**TASK OBJECTIVE:** Please restate the data below word for word, omitting all images.

**RECORD SET:**
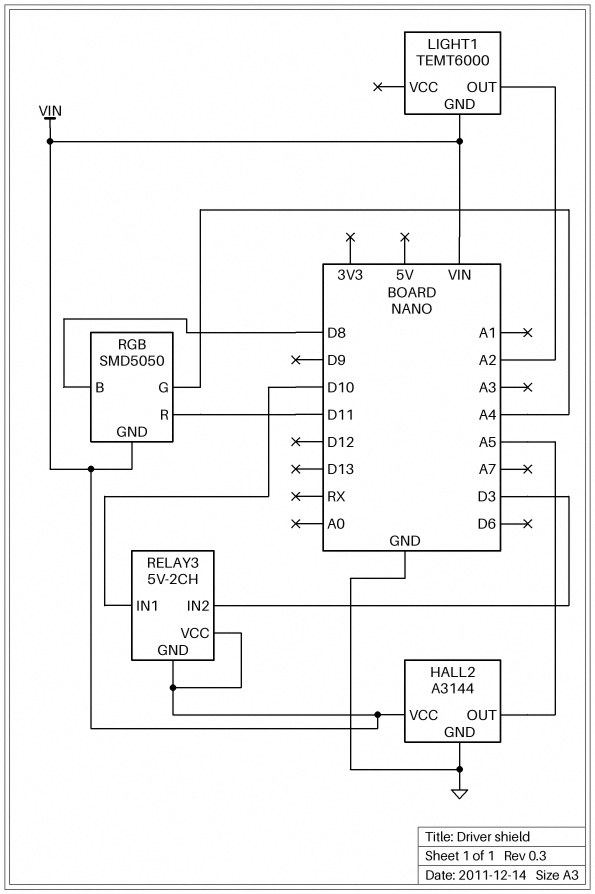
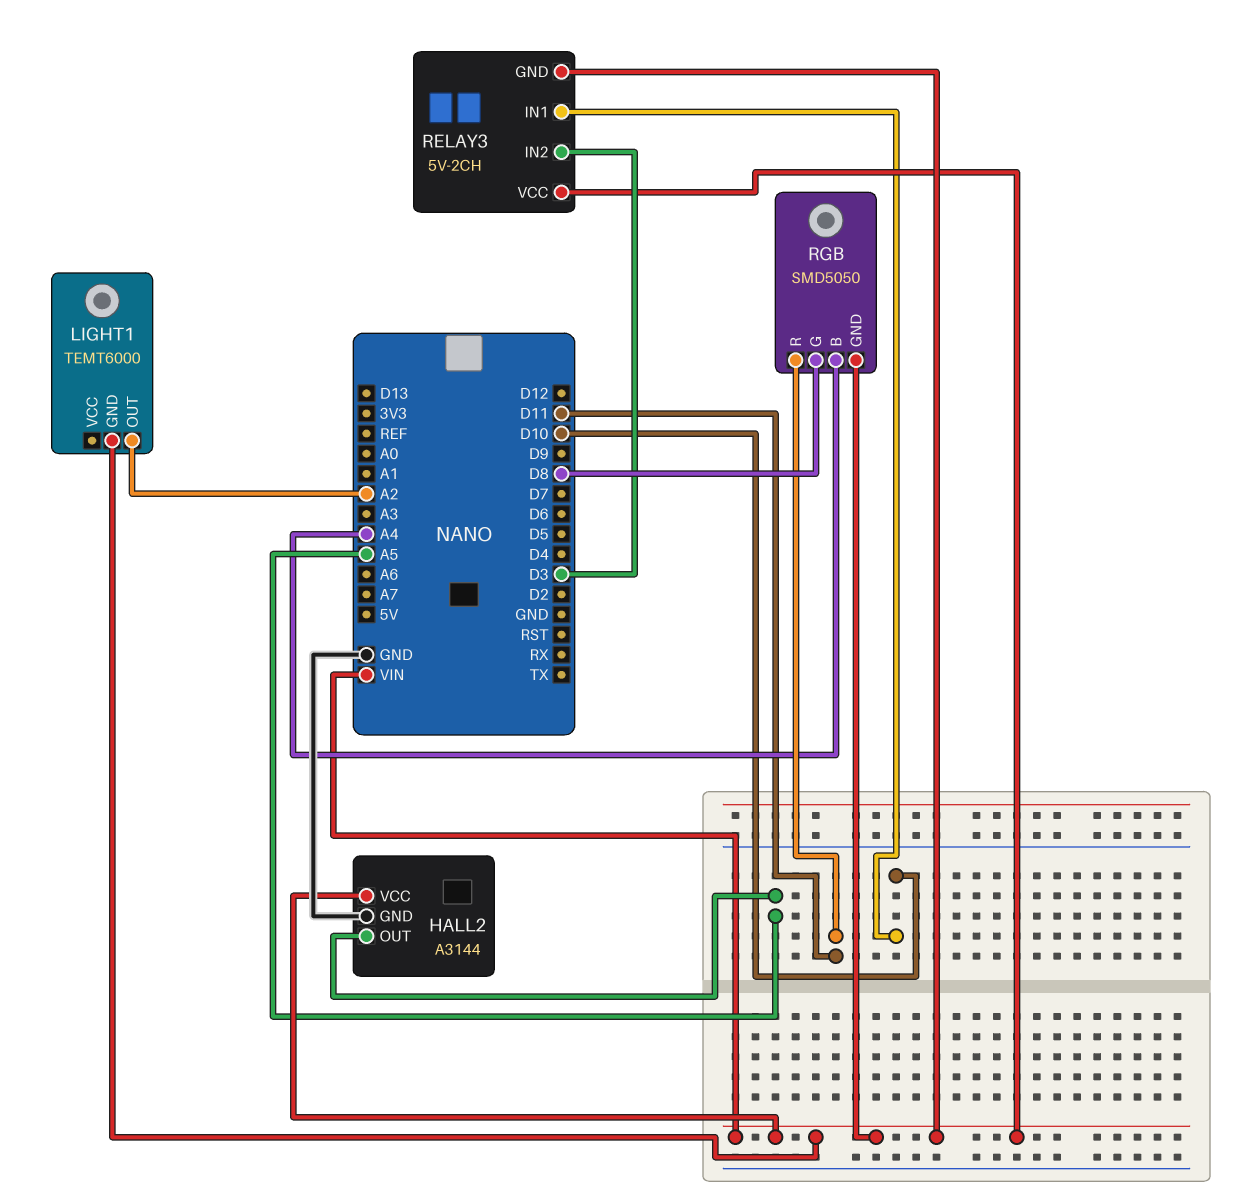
RGB pin B: D8 -> A4
RGB pin G: A4 -> D8

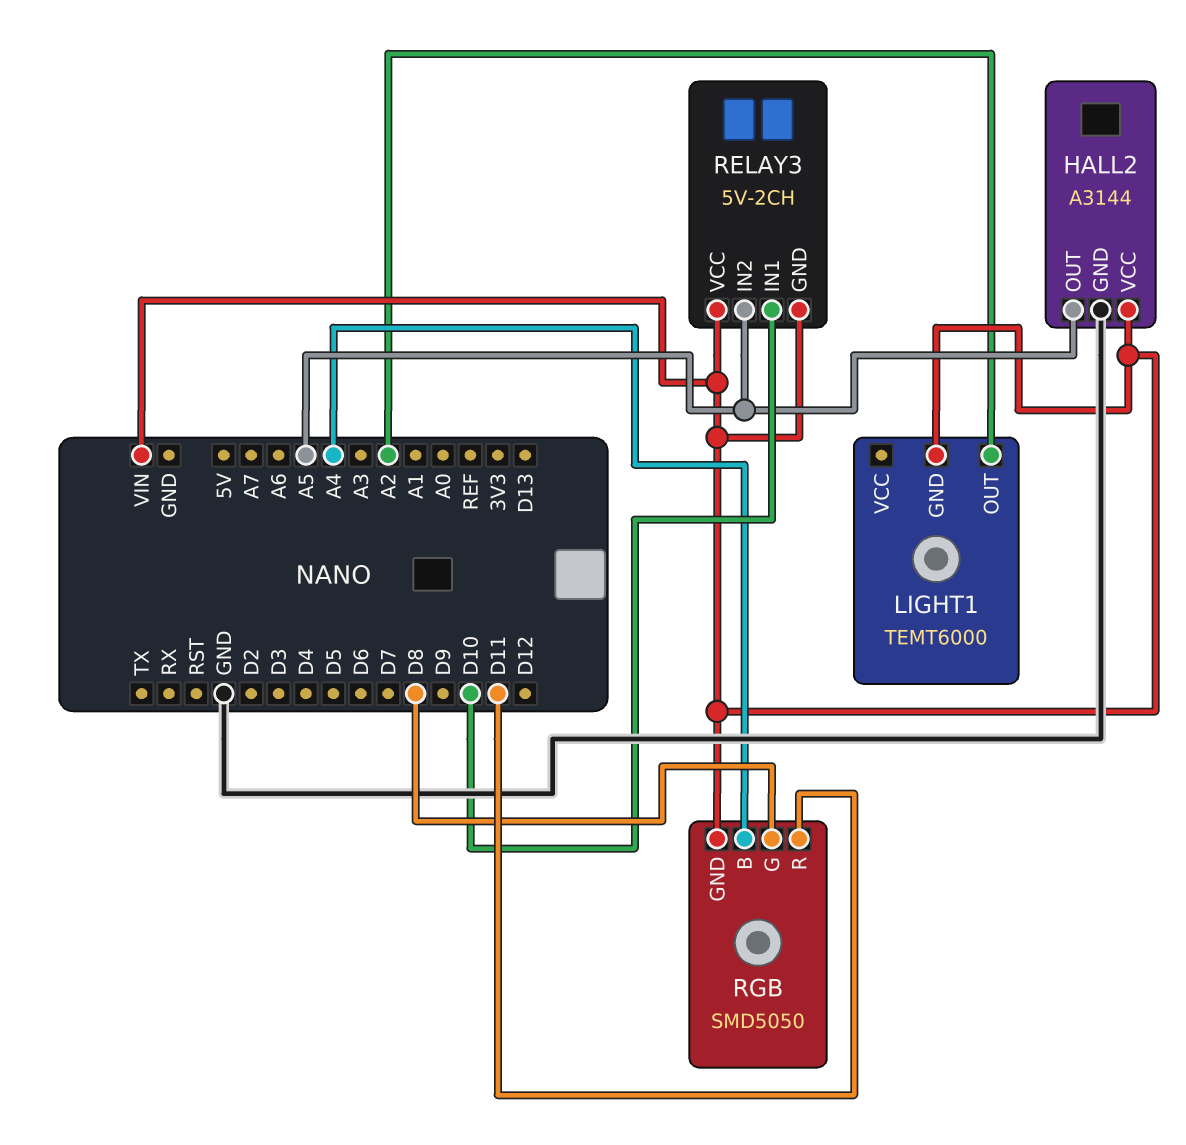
RELAY3 pin IN2: D3 -> A5

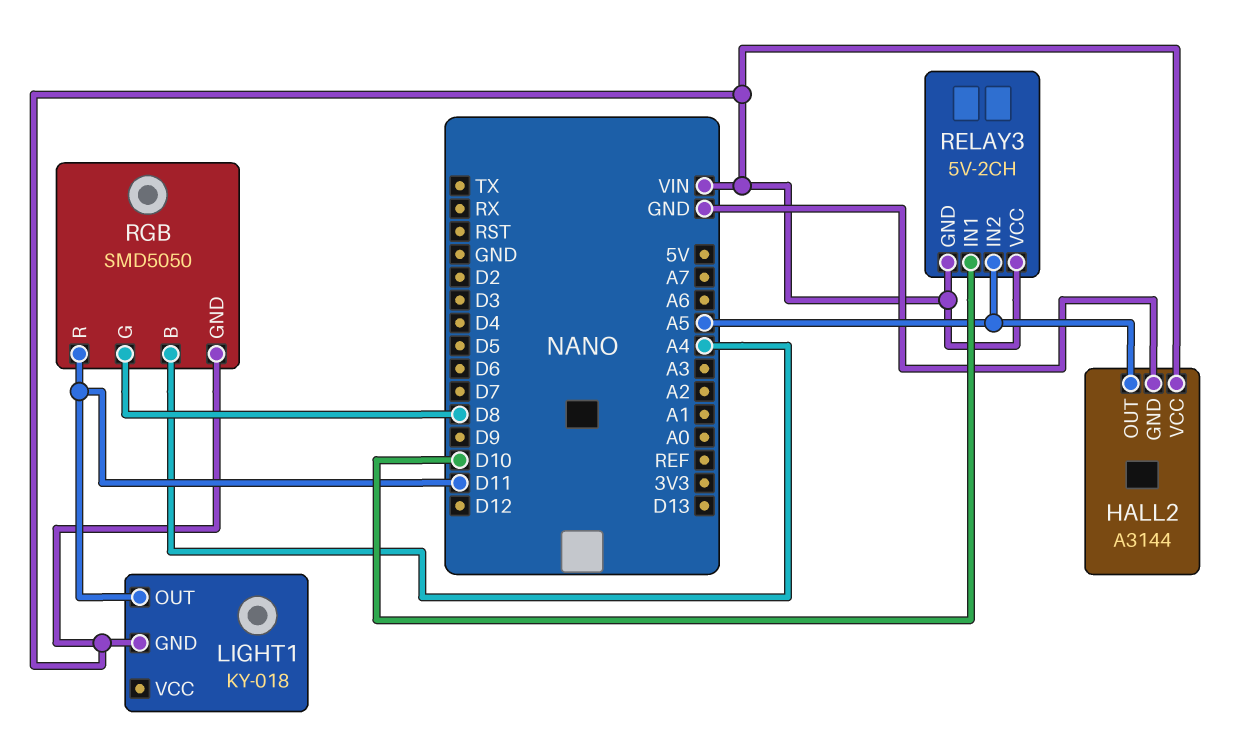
LIGHT1: TEMT6000 -> KY-018
LIGHT1 pin OUT: A2 -> D11

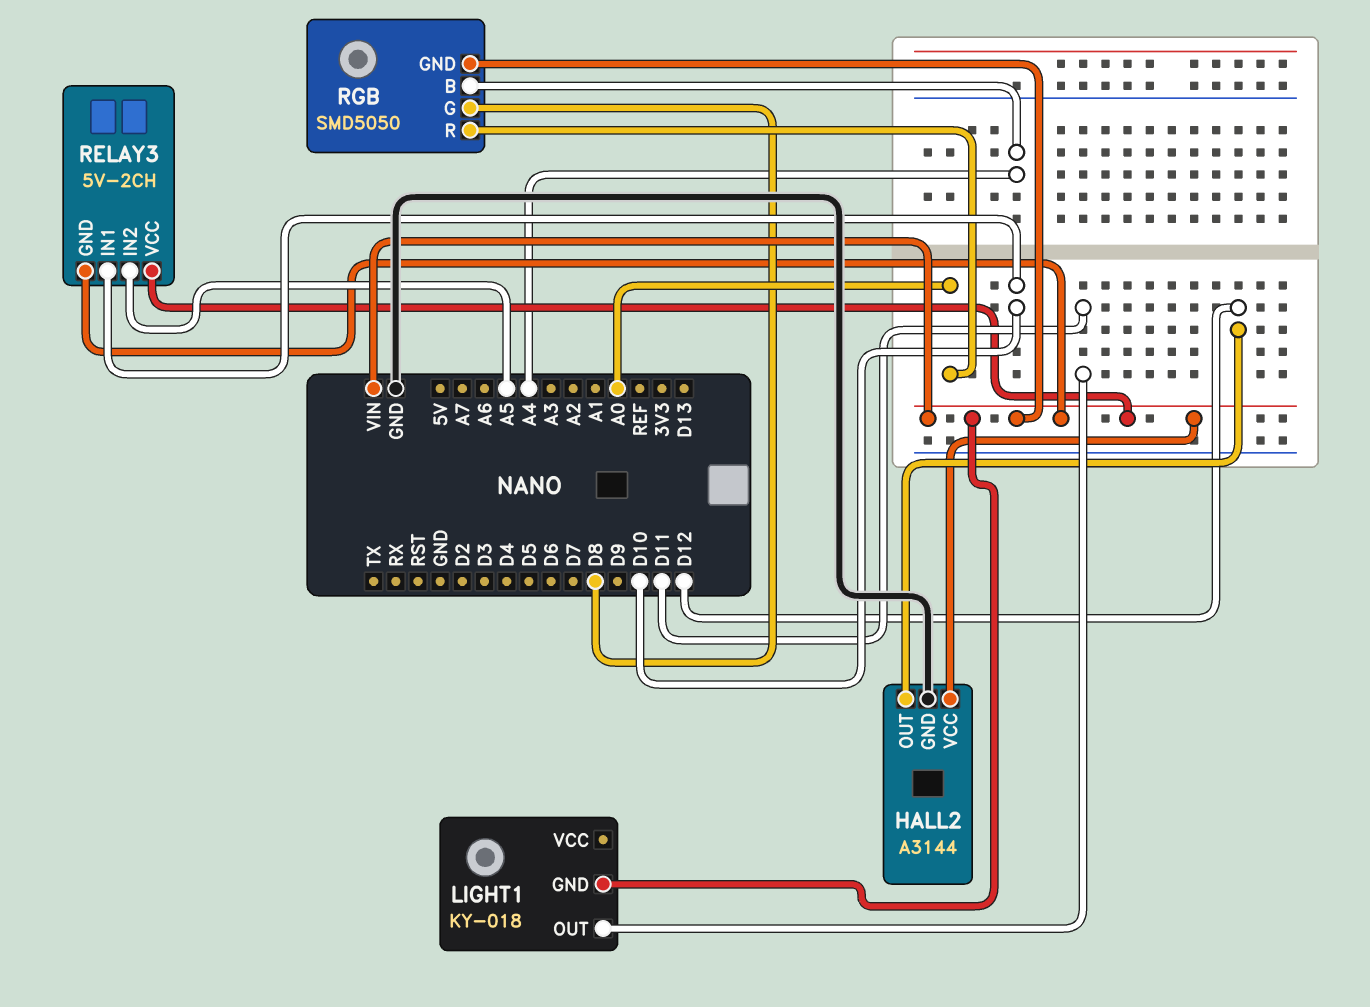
HALL2 pin OUT: A5 -> D12
RGB pin R: D11 -> A0

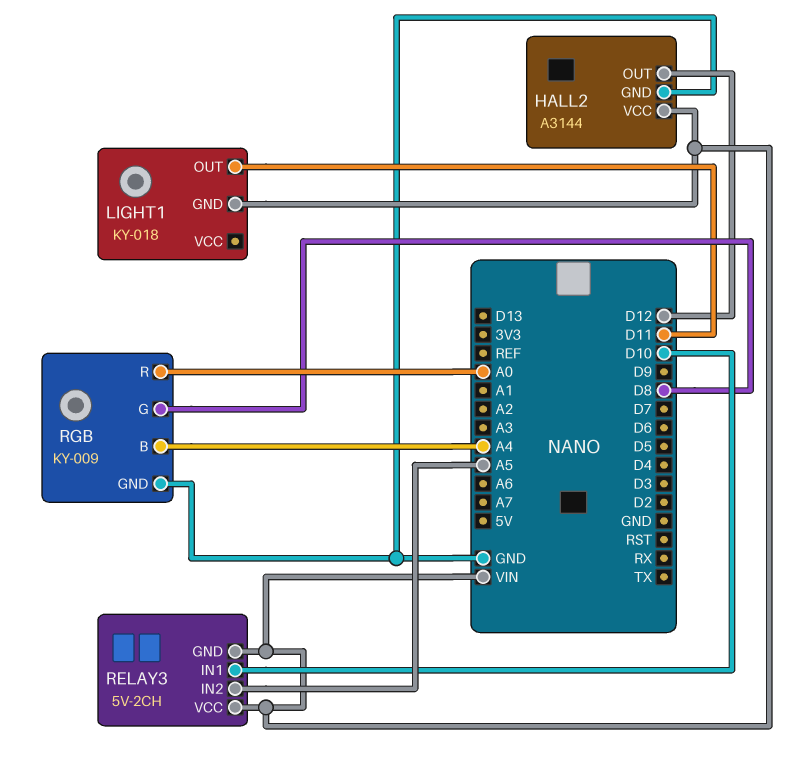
RGB: SMD5050 -> KY-009
RGB pin GND: VIN -> GND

**SOLUTION:**
RGB pin B: D8 -> A4
RGB pin G: A4 -> D8

RELAY3 pin IN2: D3 -> A5

LIGHT1: TEMT6000 -> KY-018
LIGHT1 pin OUT: A2 -> D11

HALL2 pin OUT: A5 -> D12
RGB pin R: D11 -> A0

RGB: SMD5050 -> KY-009
RGB pin GND: VIN -> GND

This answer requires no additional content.